===== Data =====

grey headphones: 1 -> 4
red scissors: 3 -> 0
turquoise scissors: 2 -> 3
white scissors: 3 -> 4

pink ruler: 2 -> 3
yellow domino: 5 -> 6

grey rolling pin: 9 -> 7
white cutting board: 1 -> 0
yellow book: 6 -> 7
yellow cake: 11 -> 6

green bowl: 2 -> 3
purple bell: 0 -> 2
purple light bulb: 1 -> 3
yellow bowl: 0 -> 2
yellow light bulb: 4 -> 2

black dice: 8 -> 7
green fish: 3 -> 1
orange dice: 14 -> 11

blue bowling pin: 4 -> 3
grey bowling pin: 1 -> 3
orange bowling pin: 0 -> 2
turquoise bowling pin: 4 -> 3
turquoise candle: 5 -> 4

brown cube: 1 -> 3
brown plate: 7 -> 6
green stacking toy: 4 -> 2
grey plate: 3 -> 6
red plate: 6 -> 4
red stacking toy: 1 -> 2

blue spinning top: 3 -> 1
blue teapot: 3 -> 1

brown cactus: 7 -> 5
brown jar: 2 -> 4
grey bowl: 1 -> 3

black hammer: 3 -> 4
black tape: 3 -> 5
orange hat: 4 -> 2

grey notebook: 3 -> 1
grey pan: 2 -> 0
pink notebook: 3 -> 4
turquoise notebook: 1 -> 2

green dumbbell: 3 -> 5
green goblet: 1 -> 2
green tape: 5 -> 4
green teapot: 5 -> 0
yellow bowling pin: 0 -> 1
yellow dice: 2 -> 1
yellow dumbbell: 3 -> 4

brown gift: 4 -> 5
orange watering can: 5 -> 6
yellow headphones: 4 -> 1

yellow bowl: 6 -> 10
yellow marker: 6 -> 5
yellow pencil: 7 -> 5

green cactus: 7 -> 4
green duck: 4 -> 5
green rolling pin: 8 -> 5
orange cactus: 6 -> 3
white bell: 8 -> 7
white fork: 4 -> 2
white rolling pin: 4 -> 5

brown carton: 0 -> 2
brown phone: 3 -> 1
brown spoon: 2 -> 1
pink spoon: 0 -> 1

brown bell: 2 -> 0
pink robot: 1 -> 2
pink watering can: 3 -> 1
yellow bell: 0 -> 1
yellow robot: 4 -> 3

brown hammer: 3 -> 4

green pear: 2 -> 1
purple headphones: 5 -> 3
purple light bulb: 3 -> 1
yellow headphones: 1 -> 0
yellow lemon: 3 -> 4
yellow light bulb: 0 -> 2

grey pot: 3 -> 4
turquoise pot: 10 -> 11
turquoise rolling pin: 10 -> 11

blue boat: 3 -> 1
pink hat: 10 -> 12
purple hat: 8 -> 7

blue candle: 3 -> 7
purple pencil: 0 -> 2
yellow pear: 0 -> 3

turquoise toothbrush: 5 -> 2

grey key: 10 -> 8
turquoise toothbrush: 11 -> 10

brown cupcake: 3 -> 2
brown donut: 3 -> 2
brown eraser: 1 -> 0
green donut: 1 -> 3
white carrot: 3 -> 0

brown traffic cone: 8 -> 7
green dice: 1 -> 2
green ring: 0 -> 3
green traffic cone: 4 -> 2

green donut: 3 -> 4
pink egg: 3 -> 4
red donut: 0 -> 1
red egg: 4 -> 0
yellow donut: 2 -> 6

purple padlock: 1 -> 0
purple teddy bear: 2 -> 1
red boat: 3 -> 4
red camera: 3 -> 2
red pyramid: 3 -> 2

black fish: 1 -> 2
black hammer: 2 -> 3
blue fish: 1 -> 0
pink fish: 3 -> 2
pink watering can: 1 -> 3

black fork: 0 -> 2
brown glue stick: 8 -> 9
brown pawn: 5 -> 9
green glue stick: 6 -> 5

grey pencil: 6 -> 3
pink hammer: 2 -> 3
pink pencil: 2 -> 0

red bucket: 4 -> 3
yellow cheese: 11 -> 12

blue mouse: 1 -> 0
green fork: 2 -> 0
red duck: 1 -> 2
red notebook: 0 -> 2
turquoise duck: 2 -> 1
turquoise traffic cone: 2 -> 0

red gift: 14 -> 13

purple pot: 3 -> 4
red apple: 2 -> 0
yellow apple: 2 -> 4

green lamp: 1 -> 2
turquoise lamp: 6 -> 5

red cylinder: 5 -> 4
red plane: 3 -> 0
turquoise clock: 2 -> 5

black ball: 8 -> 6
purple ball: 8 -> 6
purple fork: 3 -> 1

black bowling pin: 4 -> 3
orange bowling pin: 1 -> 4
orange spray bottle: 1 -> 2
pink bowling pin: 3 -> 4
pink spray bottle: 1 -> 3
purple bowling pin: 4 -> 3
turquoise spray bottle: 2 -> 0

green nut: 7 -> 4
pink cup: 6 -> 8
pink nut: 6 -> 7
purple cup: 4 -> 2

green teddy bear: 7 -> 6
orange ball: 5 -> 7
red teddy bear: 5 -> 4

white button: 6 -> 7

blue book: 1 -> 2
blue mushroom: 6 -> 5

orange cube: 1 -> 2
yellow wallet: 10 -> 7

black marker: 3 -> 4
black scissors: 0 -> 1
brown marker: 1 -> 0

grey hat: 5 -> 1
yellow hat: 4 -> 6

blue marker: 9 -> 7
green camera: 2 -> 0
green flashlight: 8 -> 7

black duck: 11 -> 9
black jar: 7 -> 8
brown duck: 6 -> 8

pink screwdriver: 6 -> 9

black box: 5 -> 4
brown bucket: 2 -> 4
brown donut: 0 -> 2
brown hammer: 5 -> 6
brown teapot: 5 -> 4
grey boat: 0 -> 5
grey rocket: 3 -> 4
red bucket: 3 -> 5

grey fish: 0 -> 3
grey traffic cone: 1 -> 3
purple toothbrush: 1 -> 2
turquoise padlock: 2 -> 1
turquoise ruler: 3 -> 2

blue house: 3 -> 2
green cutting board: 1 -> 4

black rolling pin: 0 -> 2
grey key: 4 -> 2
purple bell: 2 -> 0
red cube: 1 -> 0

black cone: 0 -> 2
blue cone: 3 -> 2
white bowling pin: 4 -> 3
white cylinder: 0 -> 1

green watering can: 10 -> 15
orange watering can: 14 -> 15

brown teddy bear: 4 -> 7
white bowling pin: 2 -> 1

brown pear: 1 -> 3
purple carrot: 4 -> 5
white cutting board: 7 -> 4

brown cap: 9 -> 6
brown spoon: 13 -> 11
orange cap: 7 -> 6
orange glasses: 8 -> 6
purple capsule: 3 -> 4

=====

:: Exercise objective ::
Lines from the first one above through the line containing "blue candle: 3 -> 7" are to be retyped exactly, both included, and nothing more.

:: Output ::
grey headphones: 1 -> 4
red scissors: 3 -> 0
turquoise scissors: 2 -> 3
white scissors: 3 -> 4

pink ruler: 2 -> 3
yellow domino: 5 -> 6

grey rolling pin: 9 -> 7
white cutting board: 1 -> 0
yellow book: 6 -> 7
yellow cake: 11 -> 6

green bowl: 2 -> 3
purple bell: 0 -> 2
purple light bulb: 1 -> 3
yellow bowl: 0 -> 2
yellow light bulb: 4 -> 2

black dice: 8 -> 7
green fish: 3 -> 1
orange dice: 14 -> 11

blue bowling pin: 4 -> 3
grey bowling pin: 1 -> 3
orange bowling pin: 0 -> 2
turquoise bowling pin: 4 -> 3
turquoise candle: 5 -> 4

brown cube: 1 -> 3
brown plate: 7 -> 6
green stacking toy: 4 -> 2
grey plate: 3 -> 6
red plate: 6 -> 4
red stacking toy: 1 -> 2

blue spinning top: 3 -> 1
blue teapot: 3 -> 1

brown cactus: 7 -> 5
brown jar: 2 -> 4
grey bowl: 1 -> 3

black hammer: 3 -> 4
black tape: 3 -> 5
orange hat: 4 -> 2

grey notebook: 3 -> 1
grey pan: 2 -> 0
pink notebook: 3 -> 4
turquoise notebook: 1 -> 2

green dumbbell: 3 -> 5
green goblet: 1 -> 2
green tape: 5 -> 4
green teapot: 5 -> 0
yellow bowling pin: 0 -> 1
yellow dice: 2 -> 1
yellow dumbbell: 3 -> 4

brown gift: 4 -> 5
orange watering can: 5 -> 6
yellow headphones: 4 -> 1

yellow bowl: 6 -> 10
yellow marker: 6 -> 5
yellow pencil: 7 -> 5

green cactus: 7 -> 4
green duck: 4 -> 5
green rolling pin: 8 -> 5
orange cactus: 6 -> 3
white bell: 8 -> 7
white fork: 4 -> 2
white rolling pin: 4 -> 5

brown carton: 0 -> 2
brown phone: 3 -> 1
brown spoon: 2 -> 1
pink spoon: 0 -> 1

brown bell: 2 -> 0
pink robot: 1 -> 2
pink watering can: 3 -> 1
yellow bell: 0 -> 1
yellow robot: 4 -> 3

brown hammer: 3 -> 4

green pear: 2 -> 1
purple headphones: 5 -> 3
purple light bulb: 3 -> 1
yellow headphones: 1 -> 0
yellow lemon: 3 -> 4
yellow light bulb: 0 -> 2

grey pot: 3 -> 4
turquoise pot: 10 -> 11
turquoise rolling pin: 10 -> 11

blue boat: 3 -> 1
pink hat: 10 -> 12
purple hat: 8 -> 7

blue candle: 3 -> 7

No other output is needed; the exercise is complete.